WHAT TO WORK ON: Retype the records below exactly as they appear.

[Saved entries]

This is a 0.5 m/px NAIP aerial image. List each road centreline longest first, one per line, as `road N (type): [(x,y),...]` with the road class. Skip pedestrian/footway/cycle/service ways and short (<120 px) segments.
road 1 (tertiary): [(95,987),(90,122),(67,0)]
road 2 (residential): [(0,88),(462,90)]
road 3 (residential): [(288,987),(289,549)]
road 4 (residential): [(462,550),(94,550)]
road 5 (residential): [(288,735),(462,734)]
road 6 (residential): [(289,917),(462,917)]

ANSWER AREA:
This is a 0.5 m/px NAIP aerial image. List each road centreline longest first, one per line, as `road N (type): [(x,y),...]` with the road class. Skip pedestrian/footway/cycle/service ways and short (<120 px) segments.
road 1 (tertiary): [(95,987),(90,122),(67,0)]
road 2 (residential): [(0,88),(462,90)]
road 3 (residential): [(288,987),(289,549)]
road 4 (residential): [(462,550),(94,550)]
road 5 (residential): [(288,735),(462,734)]
road 6 (residential): [(289,917),(462,917)]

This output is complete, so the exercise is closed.